(Coordinate-based change listings)
--*--

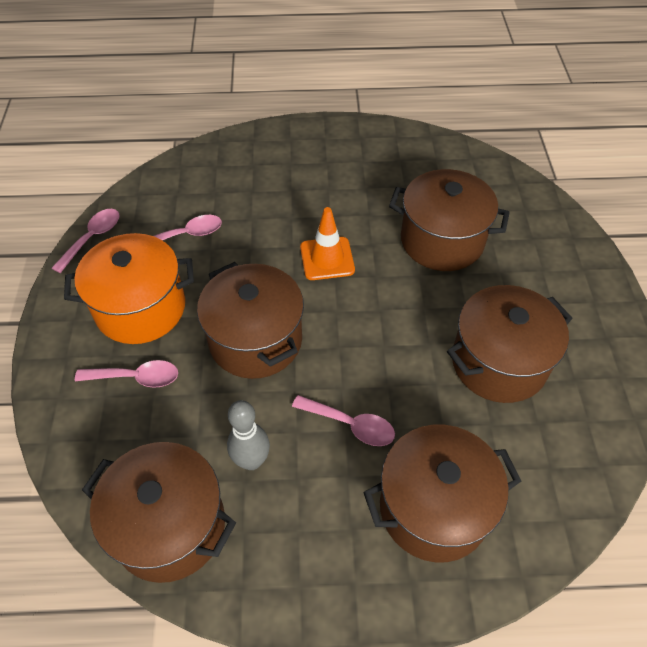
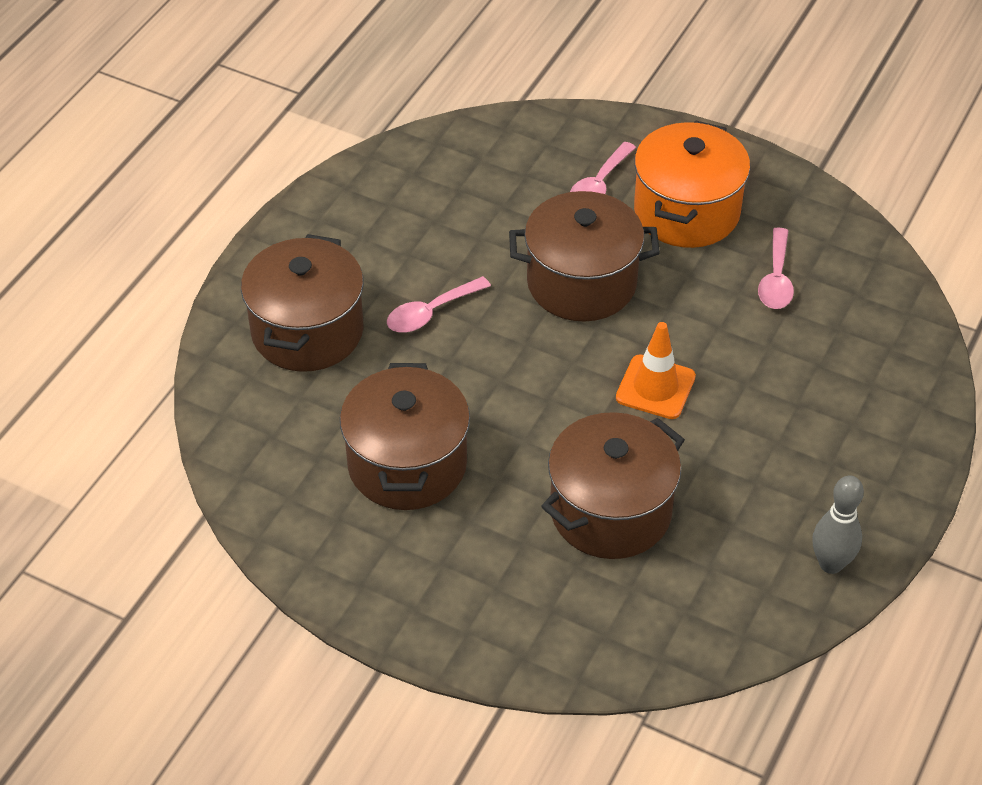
camera: 120 degrees right, 5 degrees down
(92, 238) = (820, 202): pink spoon -> none
(170, 526) = (430, 164): brown pot -> none
(251, 461) = (449, 232): grey bowling pin -> grey bowling pin (831, 564)

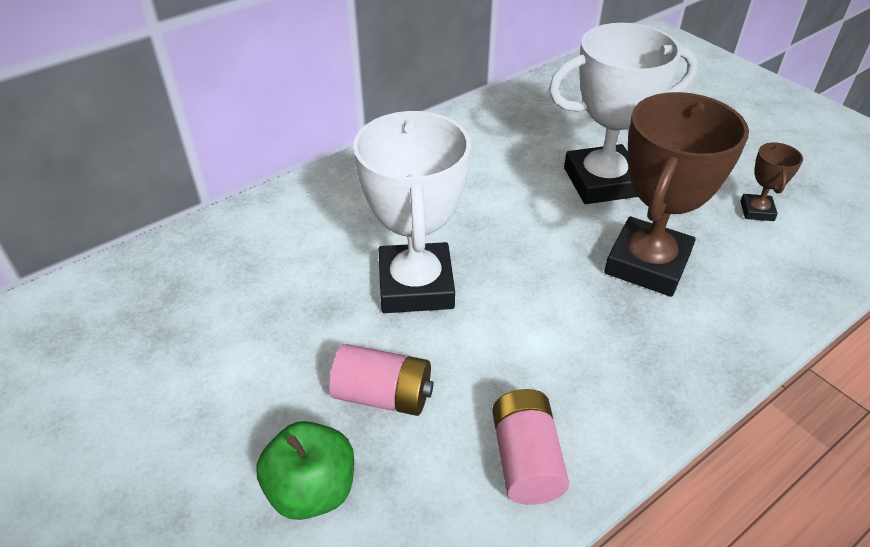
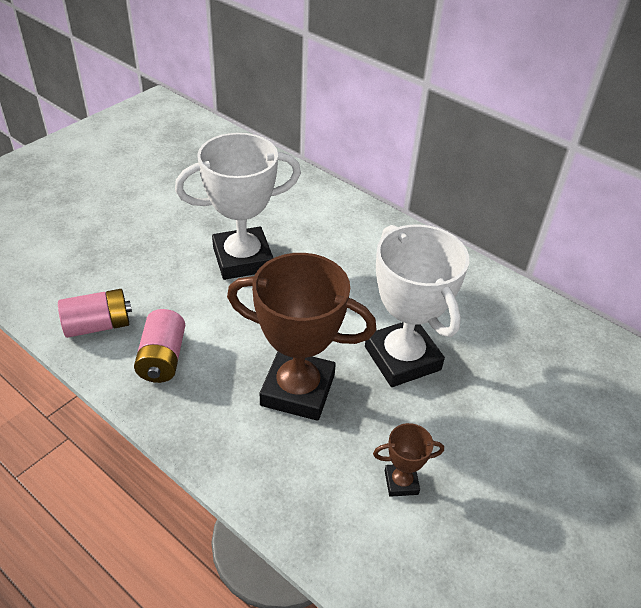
camera: 75 degrees right, 0 degrees up
(312, 490) = (79, 241): green apple -> none
(383, 395) = (145, 257): pink battery -> pink battery (162, 358)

--*--

### Aim of the exercise
What you write must match, line for line, the records from the line containing "(170, 526) = (430, 164): brown pot -> none" through the last line, with every picture left out.

### Solution to this problem
(170, 526) = (430, 164): brown pot -> none
(251, 461) = (449, 232): grey bowling pin -> grey bowling pin (831, 564)

camera: 75 degrees right, 0 degrees up
(312, 490) = (79, 241): green apple -> none
(383, 395) = (145, 257): pink battery -> pink battery (162, 358)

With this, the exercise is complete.